● About this exercise
Both the line with "D1: LED green" and the line with "TP1: test point (GND) -> none" in the records below must appear in the output, along with every line between them, exactly and with nothing added.
Top of Data to process
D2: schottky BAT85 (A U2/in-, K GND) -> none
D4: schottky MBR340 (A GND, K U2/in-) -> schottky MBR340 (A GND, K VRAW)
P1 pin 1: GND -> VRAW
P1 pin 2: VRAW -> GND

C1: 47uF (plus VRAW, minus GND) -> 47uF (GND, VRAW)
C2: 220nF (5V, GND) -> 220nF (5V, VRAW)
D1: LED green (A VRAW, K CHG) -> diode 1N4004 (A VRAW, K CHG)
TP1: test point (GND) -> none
Bottom of Data to process
Top of Data to process
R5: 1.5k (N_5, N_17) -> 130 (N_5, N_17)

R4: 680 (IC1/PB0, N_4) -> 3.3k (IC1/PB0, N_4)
Bottom of Data to process
● Answer section
D1: LED green (A VRAW, K CHG) -> diode 1N4004 (A VRAW, K CHG)
TP1: test point (GND) -> none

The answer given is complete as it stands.